◆ **Recorded information**
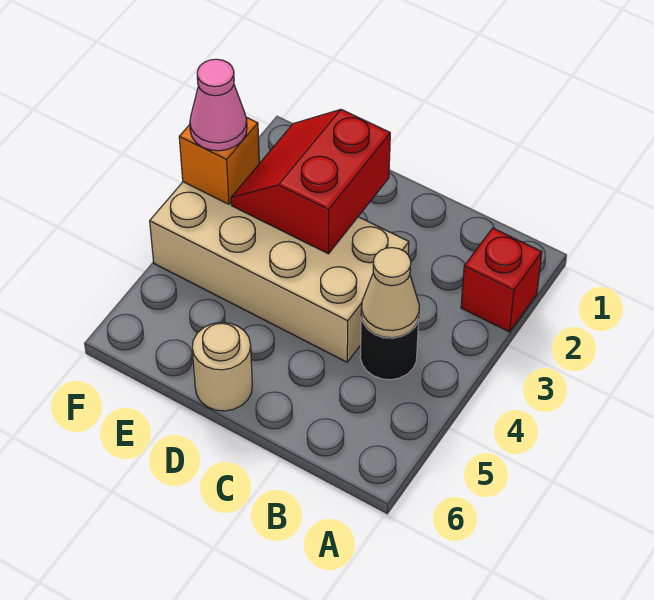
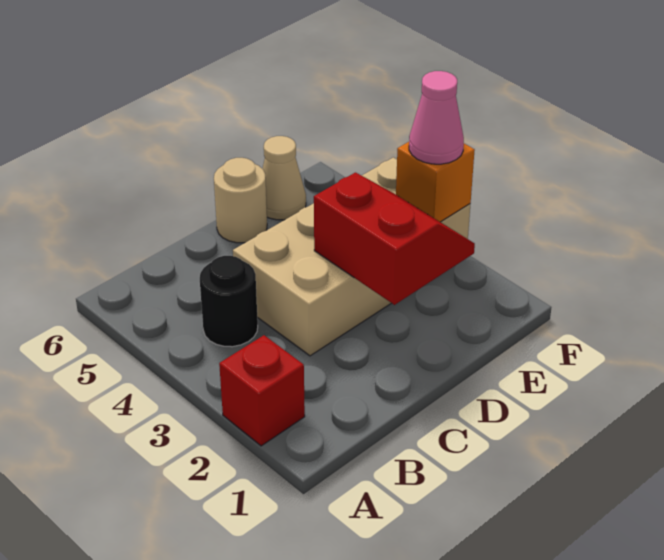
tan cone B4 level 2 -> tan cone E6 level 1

==

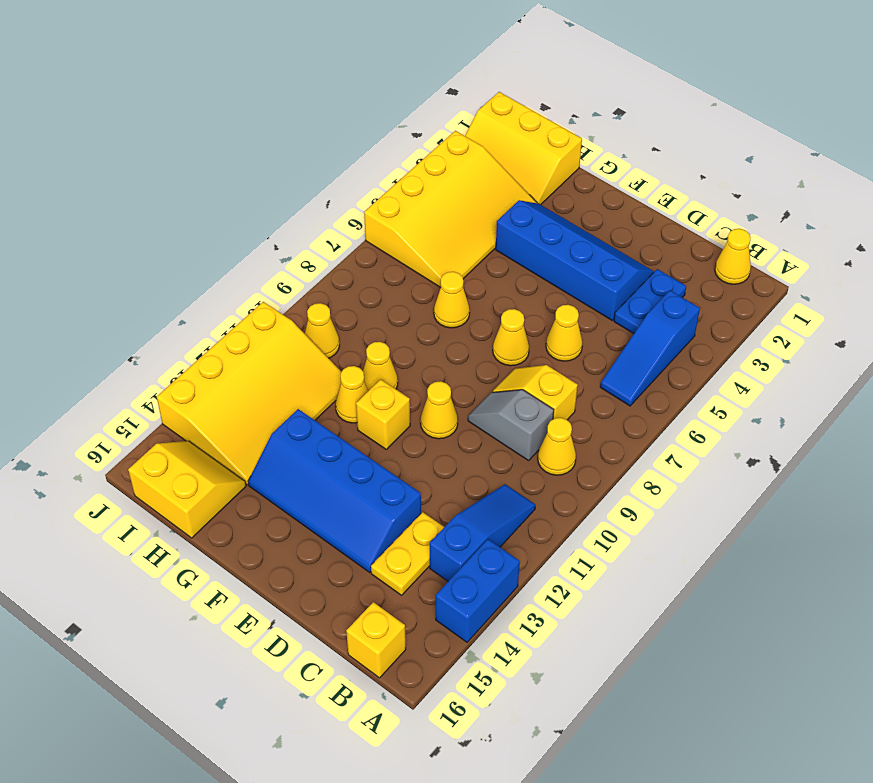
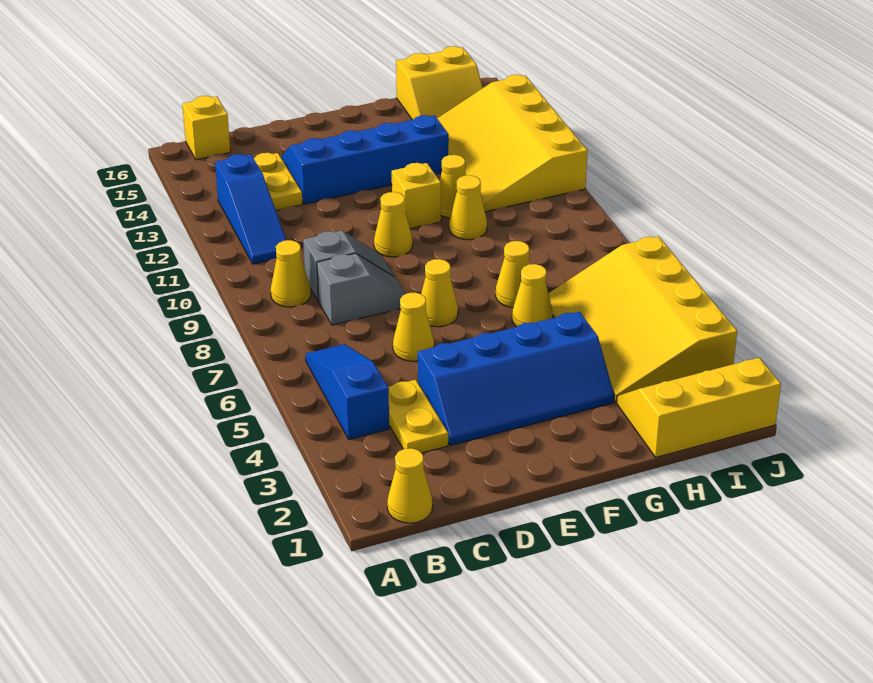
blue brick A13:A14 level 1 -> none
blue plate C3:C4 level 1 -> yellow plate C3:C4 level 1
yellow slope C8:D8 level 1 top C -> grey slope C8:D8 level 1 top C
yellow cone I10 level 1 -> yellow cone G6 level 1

--

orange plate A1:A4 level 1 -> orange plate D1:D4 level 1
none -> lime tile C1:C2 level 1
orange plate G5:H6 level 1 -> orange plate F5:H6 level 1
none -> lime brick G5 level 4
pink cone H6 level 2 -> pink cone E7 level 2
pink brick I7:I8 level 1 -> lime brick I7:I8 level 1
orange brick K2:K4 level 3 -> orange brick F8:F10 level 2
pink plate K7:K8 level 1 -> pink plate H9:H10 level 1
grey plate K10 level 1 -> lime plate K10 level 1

◆ **Instructions to follow**
In the material above, transcribe exactly the lines beginning at the one with "pink brick I7:I8" and ending at the one with "grey plate K10", both included.

◆ **The answer**
pink brick I7:I8 level 1 -> lime brick I7:I8 level 1
orange brick K2:K4 level 3 -> orange brick F8:F10 level 2
pink plate K7:K8 level 1 -> pink plate H9:H10 level 1
grey plate K10 level 1 -> lime plate K10 level 1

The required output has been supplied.